> **Task prompt**:
Copy out every item below exactly, reproducing the notation text only and omitting the pictures.

# start of Records for this exercise

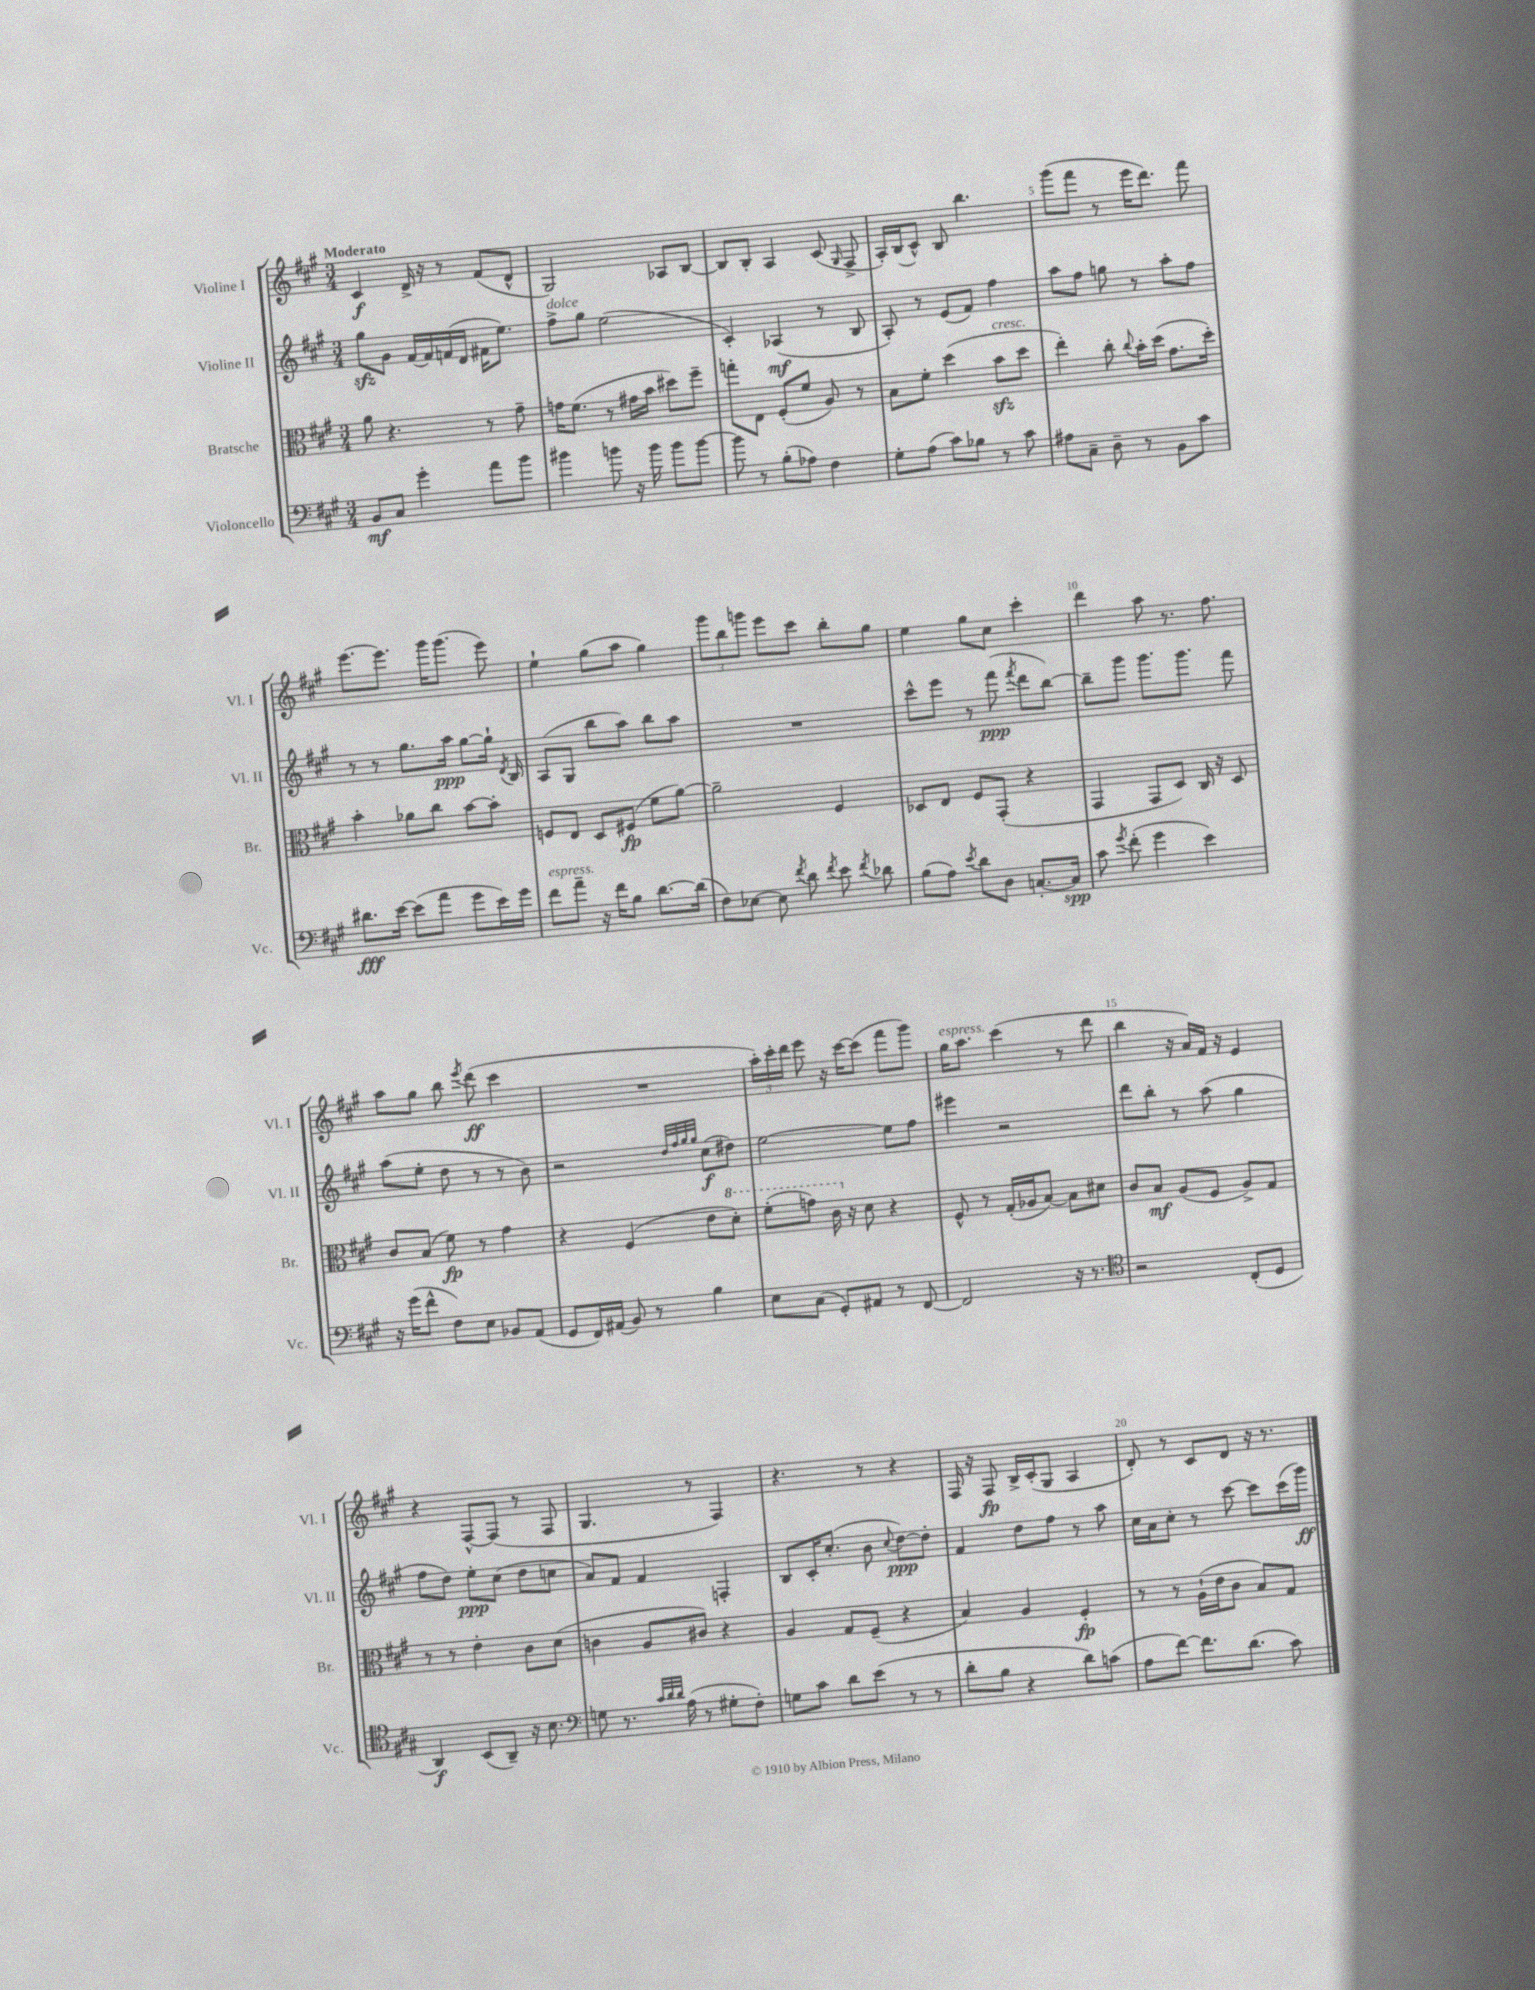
<<
\new StaffGroup <<
\new Staff = "s0" \with { instrumentName = "Violine I" shortInstrumentName = "Vl. I" } {
    \clef treble \key a \major \numericTimeSignature \time 3/4 \tempo "Moderato"
    \autoBeamOff cis'4\f d'16-> r16 r8 fis'8[( d'8]-^ |
    gis2) aes8[ b8]~ |
    b8[ b8]-. a4 cis'8( \grace { gis16 } fis8-> |
    a16[-.) b16( cis'8]-^) b8 b''4. |
    gis'''8[( fis'''8] r8 e'''16[ d'''8.]) fis'''8 |
    e'''8.[~ e'''8.] gis'''16[ gis'''8.]( e'''8) |
    e''4-! gis''8[( a''8] gis''4) |
    \tuplet 3/2 { gis'''8[ b''8 g'''8] } e'''8[ cis'''8] b''8[-. gis''8] |
    e''4 gis''8[ cis''8] cis'''4-. |
    d'''4 a''8 r8. fis''8. |
    a''8[ gis''8] b''8 \acciaccatura { e'''8 } d'''8\ff( cis'''4 |
    R2. |
    \tuplet 3/2 { a''16[-.) cis'''16-. d'''16] } e'''8 r16 cis'''16[~ cis'''8]( fis'''8[ gis'''8]) |
    gis''16[^\markup { \italic "espress." } a''8.] cis'''4( r8 d'''8 |
    b''4 r16 a'16[) fis'16] r16 e'4 |
    r4 fis8[~-^ fis8]( r8 fis8 |
    gis4. r8 fis4) |
    r4. r8 r4 |
    fis16 r16 fis8\fp b16[-> cis'16-.( gis8] a4 |
    d'8-.) r8 cis'8[ d'8] r16 r8. \bar "|." |
}
\new Staff = "s1" \with { instrumentName = "Violine II" shortInstrumentName = "Vl. II" } {
    \clef treble \key a \major \numericTimeSignature \time 3/4
    \autoBeamOff gis''8[\sfz gis'8] fis'16[~ fis'16 f'16( d'16] fis'16[ e''8.]) |
    fis''8[->^\markup { \italic "dolce" } gis''8] e''2( |
    cis'4-.) aes4\mf( r8 b8 |
    a8-.) r8 e'8[( fis'8]) fis''4 |
    a''8[ fis''8] g''8 r8 a''8[-. fis''8] |
    r8 r8 gis''8.[ a''16]\ppp gis''8[~ gis''16]-! \acciaccatura { d'8 } b16 |
    a8[( gis8] b''8[ a''8]) b''8[ a''8] |
    R2. |
    cis'''8[-^ e'''8] r8 fis'''8\ppp( \acciaccatura { fis'''8 } d'''8[ b''8]~) |
    b''8[-- gis'''8] gis'''8.[ gis'''8.] fis'''8 |
    a''8[( e''8]-. d''8 r8 r8 b'8) |
    r2 \grace { d''32[ fis''32 gis''32 gis''32] } cis''8[\f( dis''8]) |
    e''2~ e''8[ fis''8] |
    eis'''4 r2 |
    d'''8[ b''8]-. r8 a''8( gis''4 |
    fis''8[ d''8]) e''8[-.\ppp cis''8]( d''8[ c''8] |
    a'8[) fis'8] fis'4 f4-. |
    b8[ cis'16-. cis''8.]-.( b'8 \appoggiatura { cis''8 } d''8[~\ppp) d''8]-. |
    fis'4 d''8[ fis''8] r8 a''8 |
    cis''16[ a'16 cis''8]-. r8 cis'''8~ cis'''8[ cis'''16( gis'''16]\ff) \bar "|." |
}
\new Staff = "s2" \with { instrumentName = "Bratsche" shortInstrumentName = "Br." } {
    \clef alto \key a \major \numericTimeSignature \time 3/4
    \autoBeamOff a'8 r4. r8 gis'8-- |
    g'16[ fis'8.]( r8 gis'16[ b'16] dis''8[) fis''8]-- |
    g''8[-. e8] fis8[-.( fis'8] a8) r8 |
    b8[ fis'8]-. d''4( b'8[\sfz^\markup { \italic "cresc." } d''8] |
    e''4-.) cis''8-. \appoggiatura { cis''8 } b'16[-. d''16]( gis'8.[ d''16]-.) |
    b'4-. aes'8[ cis''8] b'8[~ b'8]-. |
    f8[ e8] d8[ fis8]\fp( fis'8[ a'8]~) |
    a'2-- fis4 |
    des8[ e8] fis8[ gis,8]-.( r4 |
    gis,4 gis,8[ d8]) cis16 r16 d8 |
    cis'8[ b8]( fis'8\fp) r8 gis'4 |
    r4 fis4( e'8[ \ottava #1 d''8]-.) |
    fis''8[-.( g''8]) cis''16 \ottava #0 r16 d'8 r4 |
    fis8-^ r8 gis16[-.( aes16 b8]~) b8[ dis'8] |
    cis'8[ b8]\mf a8[( fis8] a8[->) gis8] |
    r8 r8 e'4-. cis'8[ d'8]( |
    c'4 a8[ cis'8]) r4 |
    a4 gis8[ fis8]--( r4 |
    b4) a4 fis4-.\fp |
    r8 r8 a16[-!( e'16 cis'8] b8[) gis8] \bar "|." |
}
\new Staff = "s3" \with { instrumentName = "Violoncello" shortInstrumentName = "Vc." } {
    \clef bass \key a \major \numericTimeSignature \time 3/4
    \autoBeamOff b,8[\mf cis8] gis'4-. a'8[ b'8] |
    bis'4 b'8 r16 b'16 b'8[ b'8]~ |
    b'8 r8 b8[-.( aes8]) fis4 |
    gis8[-. a8]( cis'8[) bes8] r8 cis'8 |
    ais8[ cis8]-- d8-- r8 b,8[ cis'8] |
    dis'8.[\fff e'16]~ e'8[( a'8] gis'8[ e'16) gis'16] |
    fis'8[^\markup { \italic "espress." } a'8]-- r16 fis'16[ b8] d'8.[~ d'16]( |
    fis8[) ees8]~ ees8 \acciaccatura { fis'8 } d'8 \acciaccatura { fis'8 } e'8 \acciaccatura { fis'8 } des'8 |
    b8[( a8]) \acciaccatura { e'8 } d'8[ d8] c8.[~-. c16]\spp |
    cis'8 \acciaccatura { gis'8 } fis'8-.( gis'4 e'4) |
    r16 gis'16[( fis'8]-^ fis8[) e8] bes,8[ a,8]( |
    gis,8[ fis,16) ais,16]( b,8) r8 b4 |
    e8[ cis8]( gis,8[-.) ais,8] r8 fis,8~ |
    fis,2 r16 r8. |
    \clef tenor r2 cis8[-.( d8] |
    a,4\f) b,8[( a,8]--) r16 b8. |
    \clef bass g8 r8. \grace { cis'32[ d'32 d'32] } a16( r8 gis8[-. fis8]-.) |
    g8[ cis'8] d'8[ e'8]( r8 r8 |
    d'8[-. b8] r4 d'8[) c'8]( |
    a8[ fis'8]~) fis'8.[ d'8.]( cis'8) \bar "|." |
}
>>
>>
\layout { \context { \Score \override BarNumber.break-visibility = ##(#f #t #t) barNumberVisibility = #(every-nth-bar-number-visible 5) } }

# end of Records for this exercise

> **Task solution**:
<<
\new StaffGroup <<
\new Staff = "s0" \with { instrumentName = "Violine I" shortInstrumentName = "Vl. I" } {
    \clef treble \key a \major \numericTimeSignature \time 3/4 \tempo "Moderato"
    \autoBeamOff cis'4\f d'16-> r16 r8 fis'8[( d'8]-^ |
    gis2) aes8[ b8]~ |
    b8[ b8]-. a4 cis'8( \grace { gis16 } fis8-> |
    a16[-.) b16( cis'8]-^) b8 b''4. |
    gis'''8[( fis'''8] r8 e'''16[ d'''8.]) fis'''8 |
    e'''8.[~ e'''8.] gis'''16[ gis'''8.]( e'''8) |
    e''4-! gis''8[( a''8] gis''4) |
    \tuplet 3/2 { gis'''8[ b''8 g'''8] } e'''8[ cis'''8] b''8[-. gis''8] |
    e''4 gis''8[ cis''8] cis'''4-. |
    d'''4 a''8 r8. fis''8. |
    a''8[ gis''8] b''8 \acciaccatura { e'''8 } d'''8\ff( cis'''4 |
    R2. |
    \tuplet 3/2 { a''16[-.) cis'''16-. d'''16] } e'''8 r16 cis'''16[~ cis'''8]( fis'''8[ gis'''8]) |
    gis''16[^\markup { \italic "espress." } a''8.] cis'''4( r8 d'''8 |
    b''4 r16 a'16[) fis'16] r16 e'4 |
    r4 fis8[~-^ fis8]( r8 fis8 |
    gis4. r8 fis4) |
    r4. r8 r4 |
    fis16 r16 fis8\fp b16[-> cis'16-.( gis8] a4 |
    d'8-.) r8 cis'8[ d'8] r16 r8. \bar "|." |
}
\new Staff = "s1" \with { instrumentName = "Violine II" shortInstrumentName = "Vl. II" } {
    \clef treble \key a \major \numericTimeSignature \time 3/4
    \autoBeamOff gis''8[\sfz gis'8] fis'16[~ fis'16 f'16( d'16] fis'16[ e''8.]) |
    fis''8[->^\markup { \italic "dolce" } gis''8] e''2( |
    cis'4-.) aes4\mf( r8 b8 |
    a8-.) r8 e'8[( fis'8]) fis''4 |
    a''8[ fis''8] g''8 r8 a''8[-. fis''8] |
    r8 r8 gis''8.[ a''16]\ppp gis''8[~ gis''16]-! \acciaccatura { d'8 } b16 |
    a8[( gis8] b''8[ a''8]) b''8[ a''8] |
    R2. |
    cis'''8[-^ e'''8] r8 fis'''8\ppp( \acciaccatura { fis'''8 } d'''8[ b''8]~) |
    b''8[-- gis'''8] gis'''8.[ gis'''8.] fis'''8 |
    a''8[( e''8]-. d''8 r8 r8 b'8) |
    r2 \grace { d''32[ fis''32 gis''32 gis''32] } cis''8[\f( dis''8]) |
    e''2~ e''8[ fis''8] |
    eis'''4 r2 |
    d'''8[ b''8]-. r8 a''8( gis''4 |
    fis''8[ d''8]) e''8[-.\ppp cis''8]( d''8[ c''8] |
    a'8[) fis'8] fis'4 f4-. |
    b8[ cis'16-. cis''8.]-.( b'8 \appoggiatura { cis''8 } d''8[~\ppp) d''8]-. |
    fis'4 d''8[ fis''8] r8 a''8 |
    cis''16[ a'16 cis''8]-. r8 cis'''8~ cis'''8[ cis'''16( gis'''16]\ff) \bar "|." |
}
\new Staff = "s2" \with { instrumentName = "Bratsche" shortInstrumentName = "Br." } {
    \clef alto \key a \major \numericTimeSignature \time 3/4
    \autoBeamOff a'8 r4. r8 gis'8-- |
    g'16[ fis'8.]( r8 gis'16[ b'16] dis''8[) fis''8]-- |
    g''8[-. e8] fis8[-.( fis'8] a8) r8 |
    b8[ fis'8]-. d''4( b'8[\sfz^\markup { \italic "cresc." } d''8] |
    e''4-.) cis''8-. \appoggiatura { cis''8 } b'16[-. d''16]( gis'8.[ d''16]-.) |
    b'4-. aes'8[ cis''8] b'8[~ b'8]-. |
    f8[ e8] d8[ fis8]\fp( fis'8[ a'8]~) |
    a'2-- fis4 |
    des8[ e8] fis8[ gis,8]-.( r4 |
    gis,4 gis,8[ d8]) cis16 r16 d8 |
    cis'8[ b8]( fis'8\fp) r8 gis'4 |
    r4 fis4( e'8[ \ottava #1 d''8]-.) |
    fis''8[-.( g''8]) cis''16 \ottava #0 r16 d'8 r4 |
    fis8-^ r8 gis16[-.( aes16 b8]~) b8[ dis'8] |
    cis'8[ b8]\mf a8[( fis8] a8[->) gis8] |
    r8 r8 e'4-. cis'8[ d'8]( |
    c'4 a8[ cis'8]) r4 |
    a4 gis8[ fis8]--( r4 |
    b4) a4 fis4-.\fp |
    r8 r8 a16[-!( e'16 cis'8] b8[) gis8] \bar "|." |
}
\new Staff = "s3" \with { instrumentName = "Violoncello" shortInstrumentName = "Vc." } {
    \clef bass \key a \major \numericTimeSignature \time 3/4
    \autoBeamOff b,8[\mf cis8] gis'4-. a'8[ b'8] |
    bis'4 b'8 r16 b'16 b'8[ b'8]~ |
    b'8 r8 b8[-.( aes8]) fis4 |
    gis8[-. a8]( cis'8[) bes8] r8 cis'8 |
    ais8[ cis8]-- d8-- r8 b,8[ cis'8] |
    dis'8.[\fff e'16]~ e'8[( a'8] gis'8[ e'16) gis'16] |
    fis'8[^\markup { \italic "espress." } a'8]-- r16 fis'16[ b8] d'8.[~ d'16]( |
    fis8[) ees8]~ ees8 \acciaccatura { fis'8 } d'8 \acciaccatura { fis'8 } e'8 \acciaccatura { fis'8 } des'8 |
    b8[( a8]) \acciaccatura { e'8 } d'8[ d8] c8.[~-. c16]\spp |
    cis'8 \acciaccatura { gis'8 } fis'8-.( gis'4 e'4) |
    r16 gis'16[( fis'8]-^ fis8[) e8] bes,8[ a,8]( |
    gis,8[ fis,16) ais,16]( b,8) r8 b4 |
    e8[ cis8]( gis,8[-.) ais,8] r8 fis,8~ |
    fis,2 r16 r8. |
    \clef tenor r2 cis8[-.( d8] |
    a,4\f) b,8[( a,8]--) r16 b8. |
    \clef bass g8 r8. \grace { cis'32[ d'32 d'32] } a16( r8 gis8[-. fis8]-.) |
    g8[ cis'8] d'8[ e'8]( r8 r8 |
    d'8[-. b8] r4 d'8[) c'8]( |
    a8[ fis'8]~) fis'8.[ d'8.]( cis'8) \bar "|." |
}
>>
>>
\layout { \context { \Score \override BarNumber.break-visibility = ##(#f #t #t) barNumberVisibility = #(every-nth-bar-number-visible 5) } }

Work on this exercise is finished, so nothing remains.